- [Task instructions]: Please transcribe the data exactly as shown, skipping the images.

- [Given material]:
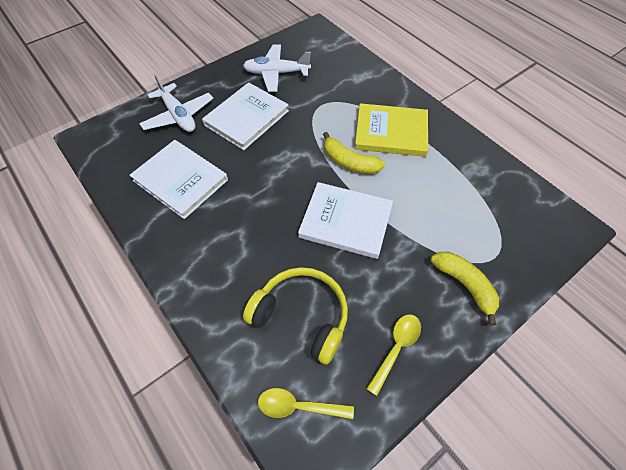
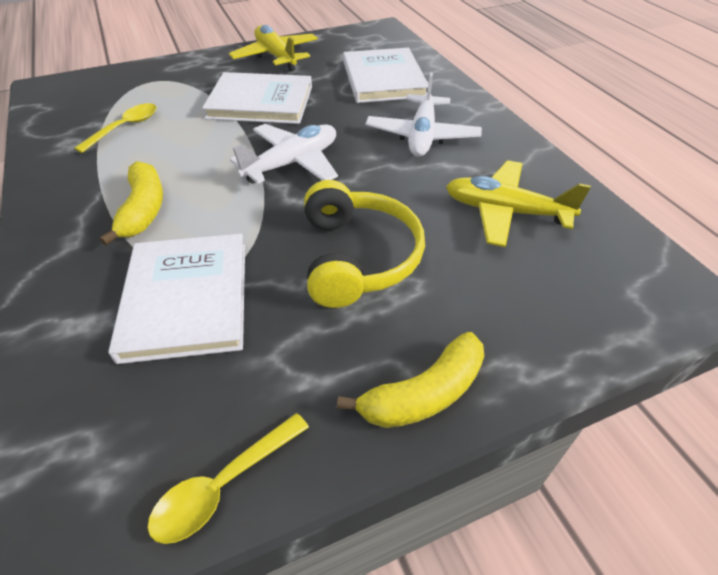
yellow book: 1 -> 0
yellow plane: 0 -> 2

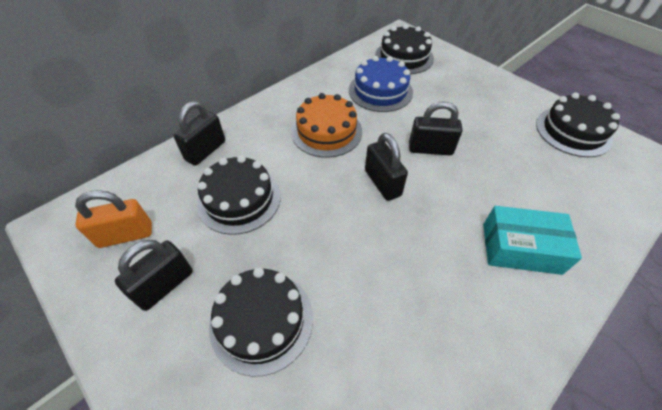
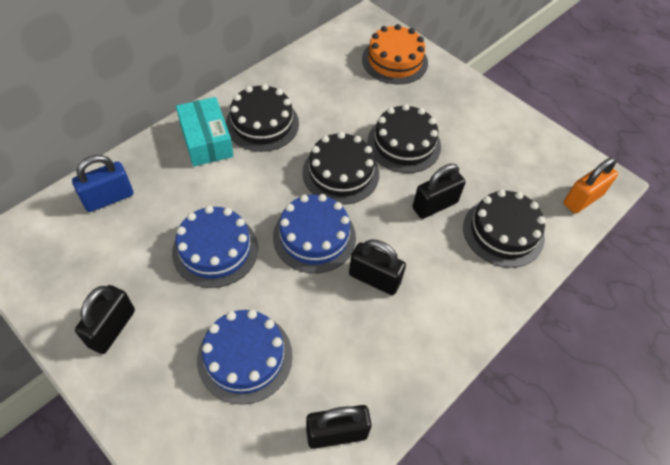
blue cake: 1 -> 3
blue padlock: 0 -> 1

- [Answer to the exercise]:
yellow book: 1 -> 0
yellow plane: 0 -> 2

blue cake: 1 -> 3
blue padlock: 0 -> 1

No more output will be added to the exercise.